/---
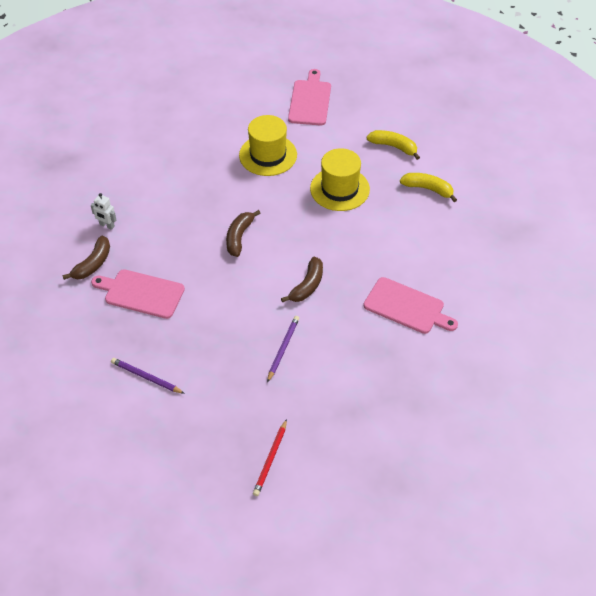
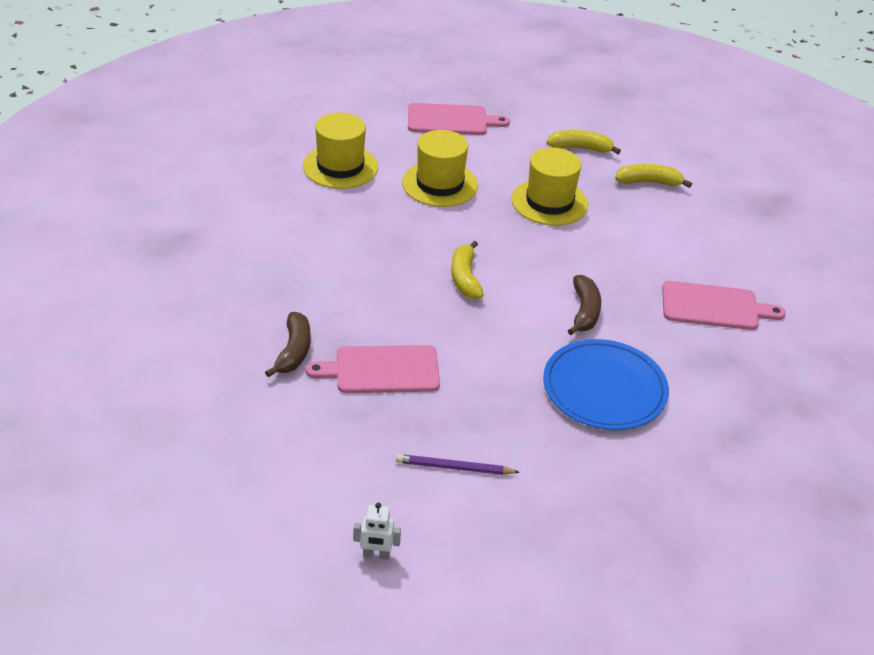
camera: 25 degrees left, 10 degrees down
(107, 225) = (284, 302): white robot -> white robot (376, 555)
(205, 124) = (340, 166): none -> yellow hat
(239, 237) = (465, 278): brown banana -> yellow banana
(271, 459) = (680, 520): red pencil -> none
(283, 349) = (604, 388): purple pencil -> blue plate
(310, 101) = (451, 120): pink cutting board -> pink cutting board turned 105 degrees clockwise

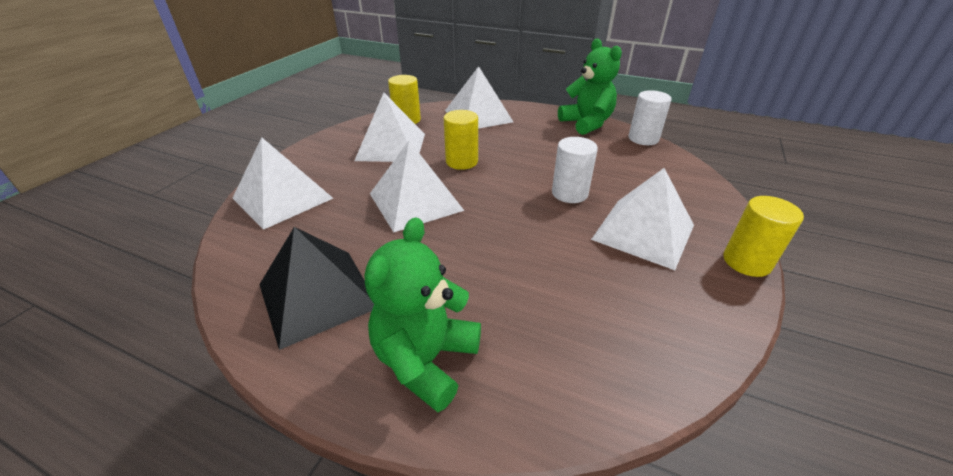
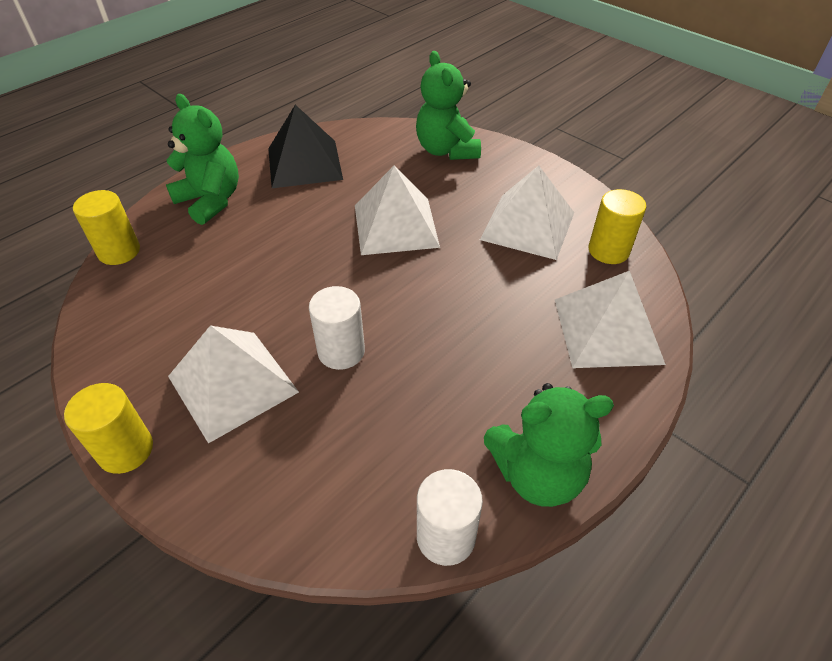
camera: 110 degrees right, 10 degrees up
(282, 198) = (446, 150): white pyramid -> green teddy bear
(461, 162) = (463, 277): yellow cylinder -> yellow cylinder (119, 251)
\---
» WHAT THIS TASK INVOLVES: Write the "(282, 198) = (446, 150): white" line and all later lines exactly. Stop at the end of the data.

» EXERCISE SOLUTION:
(282, 198) = (446, 150): white pyramid -> green teddy bear
(461, 162) = (463, 277): yellow cylinder -> yellow cylinder (119, 251)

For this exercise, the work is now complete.